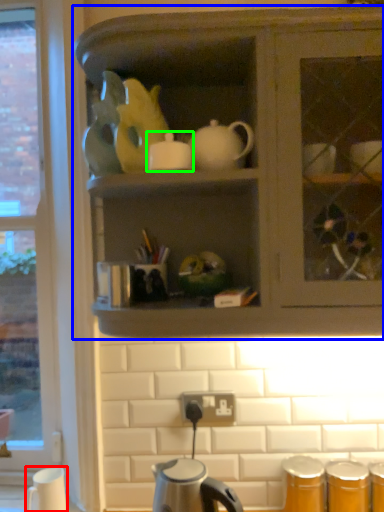
Question: Based on their relative distances, which object is nearer to coffee cup (highlighted by a red box)? Choose from cabinetry (highlighted by a blue box) and tableware (highlighted by a green box).

Choices:
 (A) cabinetry
 (B) tableware

Answer: (B)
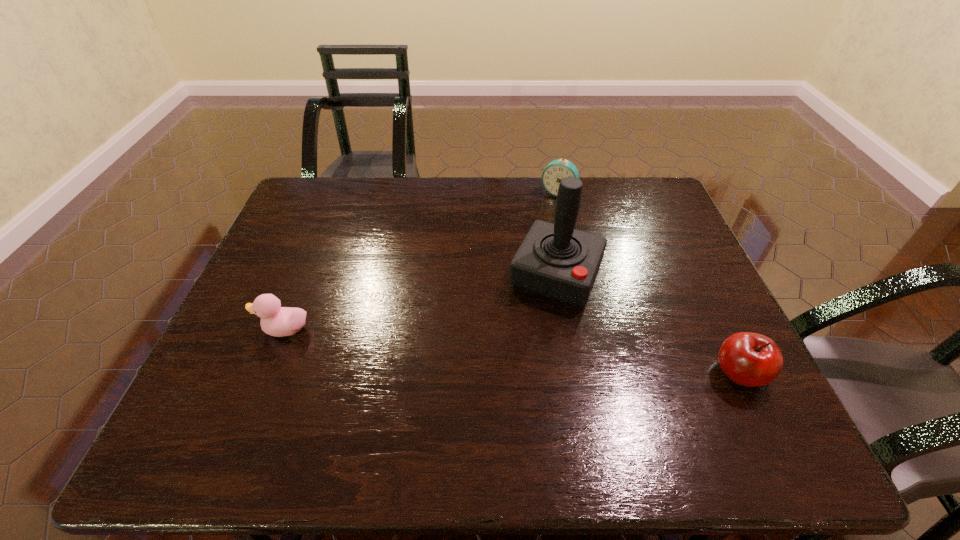
Where is `free space on the desktop that is between the duckling and the rightmost object and is positioned on the front-facing side of the farthest object`? The image size is (960, 540). free space on the desktop that is between the duckling and the rightmost object and is positioned on the front-facing side of the farthest object is located at coordinates (470, 348).

Where is `vacant space on the desktop that is between the shortest object and the apple and is positioned on the base of the joystick`? vacant space on the desktop that is between the shortest object and the apple and is positioned on the base of the joystick is located at coordinates (520, 353).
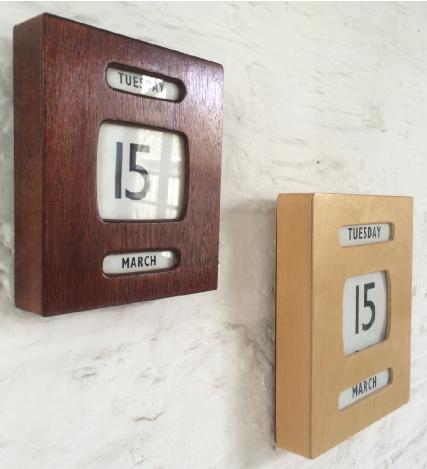
Identify the location of wall. (x=206, y=395), (x=297, y=57).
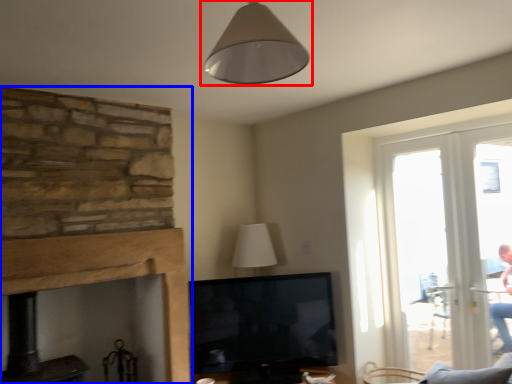
Question: Which point is further to the camera, lamp (highlighted by a red box) or fireplace (highlighted by a blue box)?

Choices:
 (A) lamp
 (B) fireplace

Answer: (B)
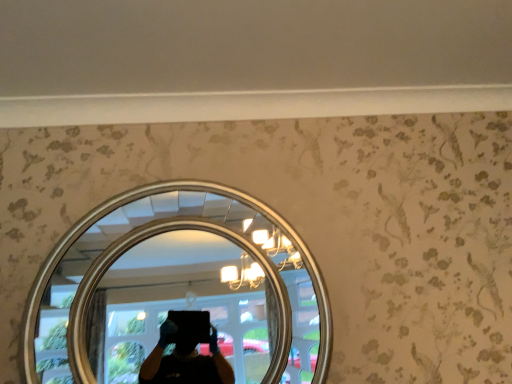
This screenshot has width=512, height=384. I want to click on gold metallic mirror at center, so click(x=176, y=305).

The width and height of the screenshot is (512, 384). What do you see at coordinates (176, 305) in the screenshot?
I see `gold metallic mirror at center` at bounding box center [176, 305].

In order to click on gold metallic mirror at center in this screenshot , I will do (x=176, y=305).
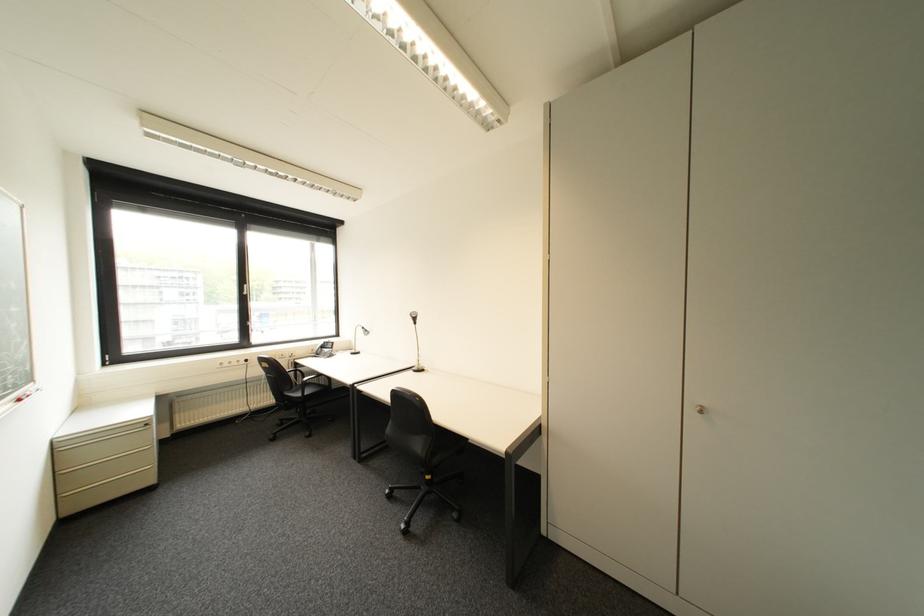
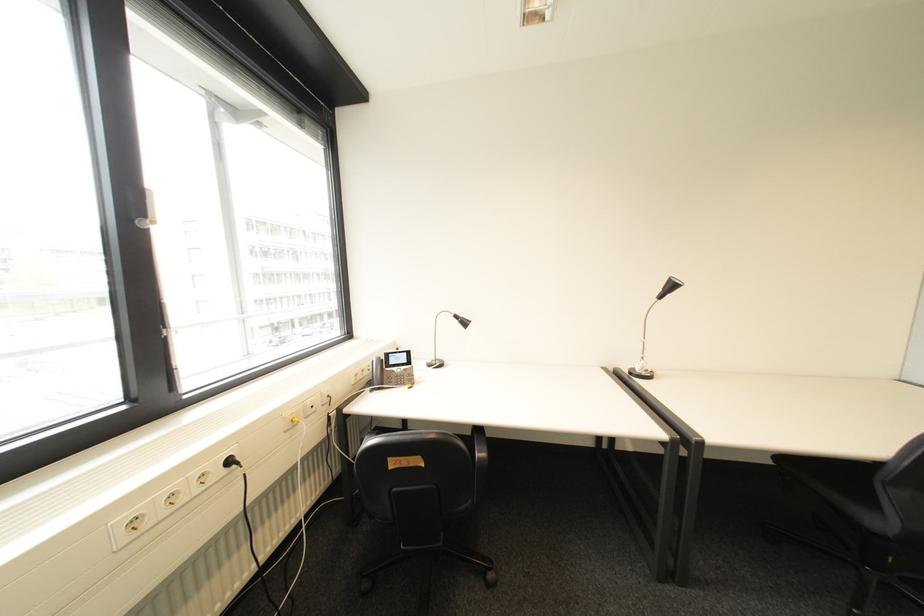
In a continuous first-person perspective shot, in which direction is the camera moving?

The cameraman moved toward left, forward.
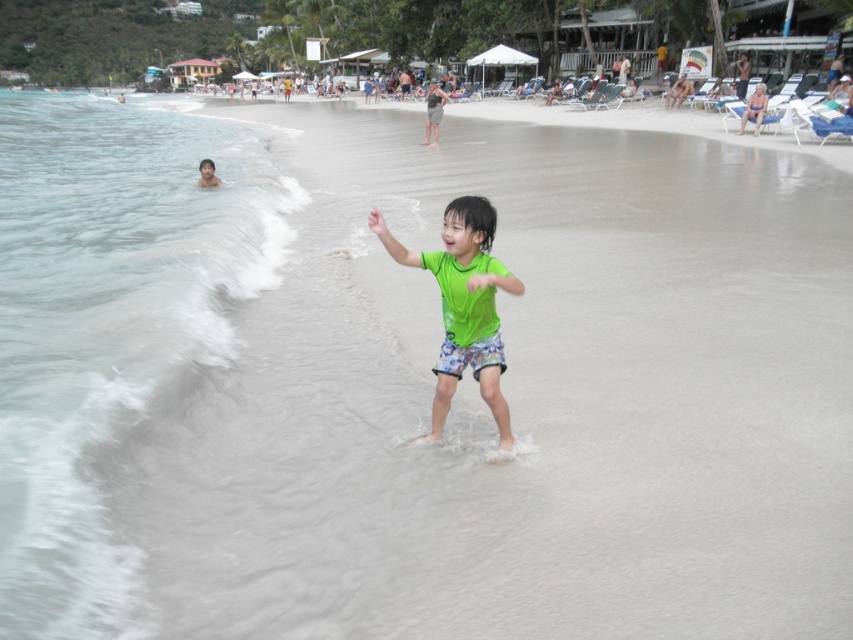
Between clear water at left and green matte swimsuit at center, which one is positioned higher?

Positioned higher is clear water at left.

Is clear water at left thinner than green matte swimsuit at center?

No.

Who is more distant from viewer, (213, 362) or (489, 260)?

The point (213, 362) is more distant.

Where is `clear water at left`? clear water at left is located at coordinates (109, 324).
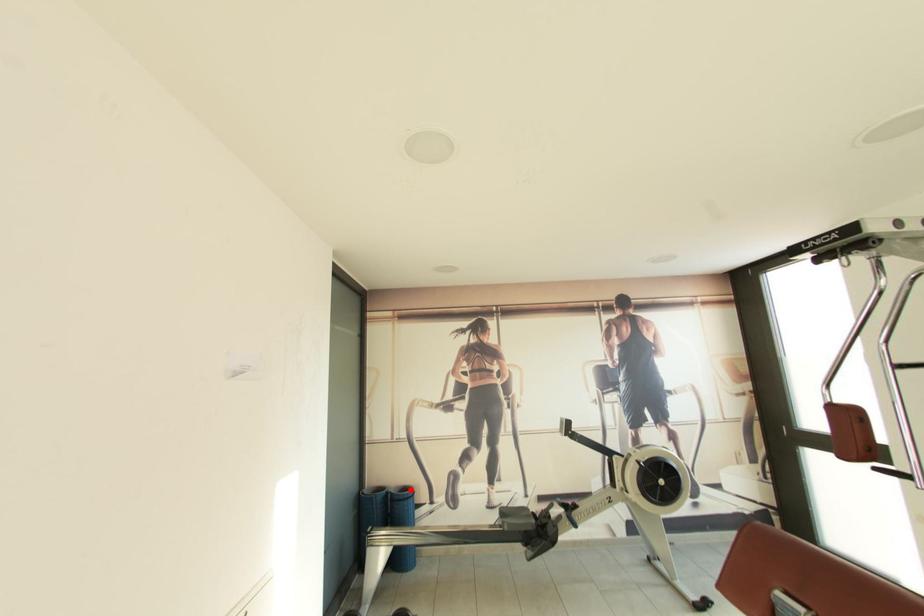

## [Aim]
Return every line of the records above word for word, leaving out the pictures.

## [Solved problem]
Question: Based on their relative distances, which object is nearer to coffee cup (highlighted by a red box)? Choose from cabinetry (highlighted by a blue box) and tableware (highlighted by a green box).

Choices:
 (A) cabinetry
 (B) tableware

Answer: (B)
Where is `free space on the desktop that is between the duckling and the rightmost object and is positioned on the front-facing side of the farthest object`? The image size is (960, 540). free space on the desktop that is between the duckling and the rightmost object and is positioned on the front-facing side of the farthest object is located at coordinates (470, 348).

Where is `vacant space on the desktop that is between the shortest object and the apple and is positioned on the base of the joystick`? vacant space on the desktop that is between the shortest object and the apple and is positioned on the base of the joystick is located at coordinates (520, 353).
Identify the location of wall. (x=206, y=395), (x=297, y=57).
Question: Which point is further to the camera, lamp (highlighted by a red box) or fireplace (highlighted by a blue box)?

Choices:
 (A) lamp
 (B) fireplace

Answer: (B)
This screenshot has width=512, height=384. I want to click on gold metallic mirror at center, so click(x=176, y=305).

The width and height of the screenshot is (512, 384). What do you see at coordinates (176, 305) in the screenshot?
I see `gold metallic mirror at center` at bounding box center [176, 305].

In order to click on gold metallic mirror at center in this screenshot , I will do (x=176, y=305).
In a continuous first-person perspective shot, in which direction is the camera moving?

The cameraman moved toward left, forward.
Between clear water at left and green matte swimsuit at center, which one is positioned higher?

Positioned higher is clear water at left.

Is clear water at left thinner than green matte swimsuit at center?

No.

Who is more distant from viewer, (213, 362) or (489, 260)?

The point (213, 362) is more distant.

Where is `clear water at left`? clear water at left is located at coordinates (109, 324).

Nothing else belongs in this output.